Itemized modification records
════

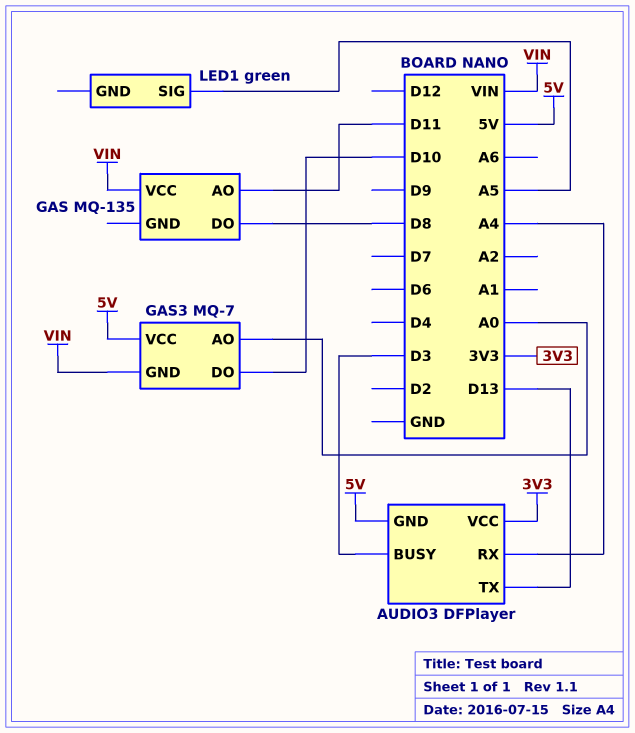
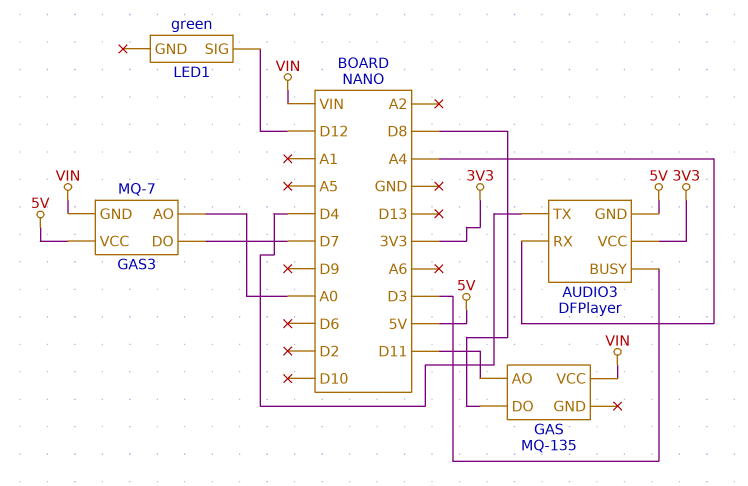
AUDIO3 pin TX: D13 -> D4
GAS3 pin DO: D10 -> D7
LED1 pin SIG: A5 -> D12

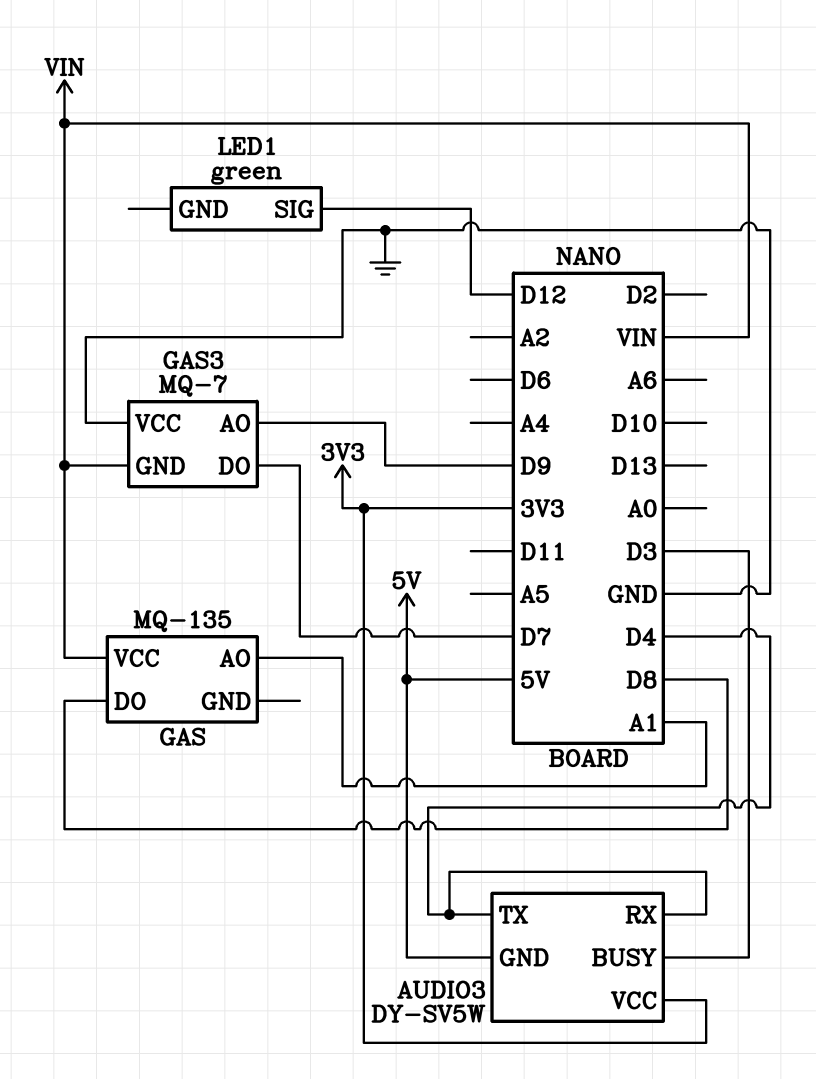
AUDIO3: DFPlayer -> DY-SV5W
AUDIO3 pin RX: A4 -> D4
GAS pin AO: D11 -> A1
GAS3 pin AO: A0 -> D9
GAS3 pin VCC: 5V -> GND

════

WORK TO COMPLETE:
Pictures are to be left out; all else in the entries above is to be quoted exactly.

EXERCISE RESPONSE:
AUDIO3 pin TX: D13 -> D4
GAS3 pin DO: D10 -> D7
LED1 pin SIG: A5 -> D12

AUDIO3: DFPlayer -> DY-SV5W
AUDIO3 pin RX: A4 -> D4
GAS pin AO: D11 -> A1
GAS3 pin AO: A0 -> D9
GAS3 pin VCC: 5V -> GND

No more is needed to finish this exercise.